** ASSIGNED TASK **
Tally every line of the listing below that holds "none", then give the tally alone.

** INPUT MATERIAL **

------------------------

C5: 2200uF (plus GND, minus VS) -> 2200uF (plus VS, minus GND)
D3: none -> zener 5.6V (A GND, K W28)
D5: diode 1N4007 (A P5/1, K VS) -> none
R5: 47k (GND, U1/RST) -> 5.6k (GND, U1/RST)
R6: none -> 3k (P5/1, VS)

------------------------

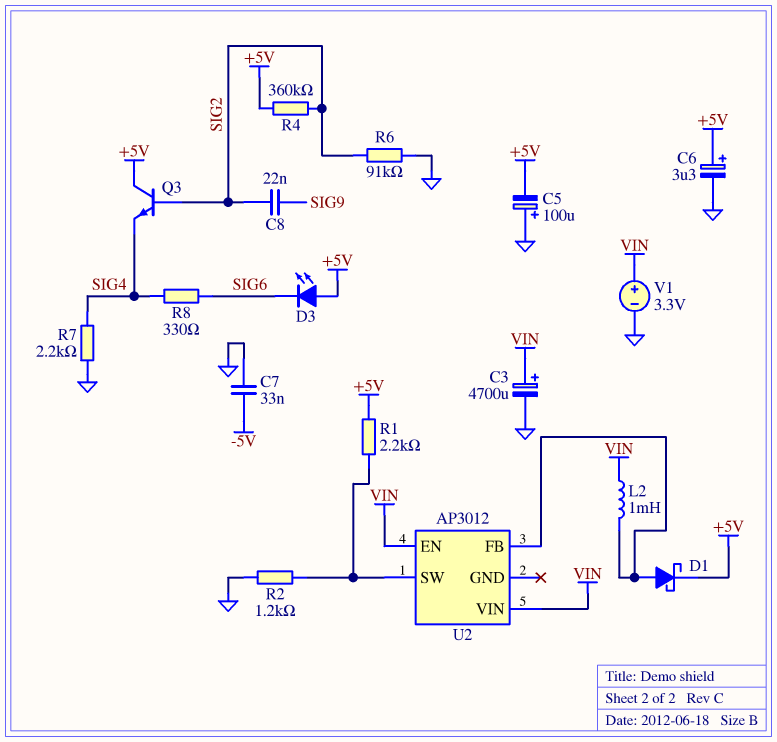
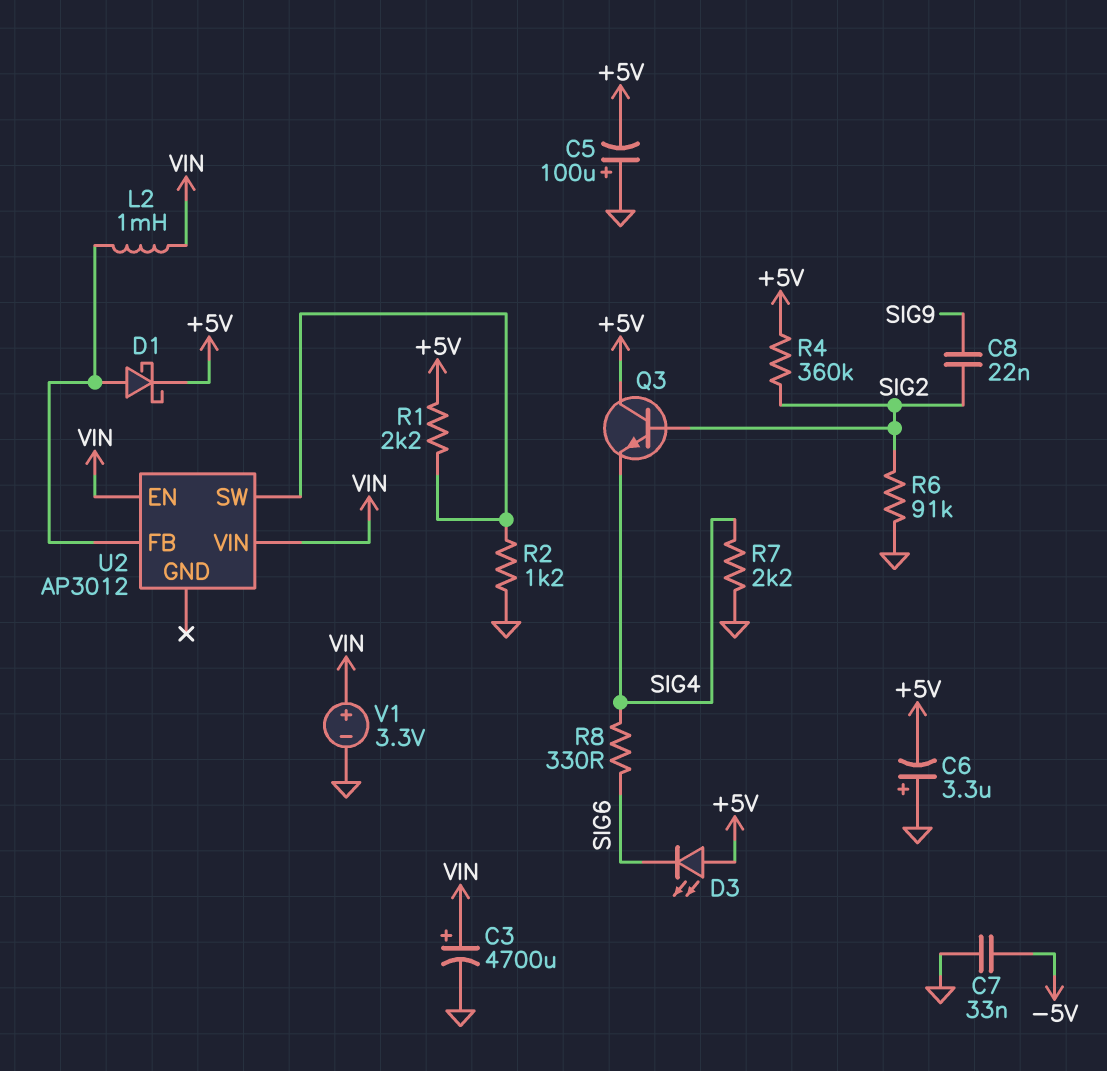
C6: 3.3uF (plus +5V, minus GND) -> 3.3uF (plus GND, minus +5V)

------------------------

** WRITTEN ANSWER **
3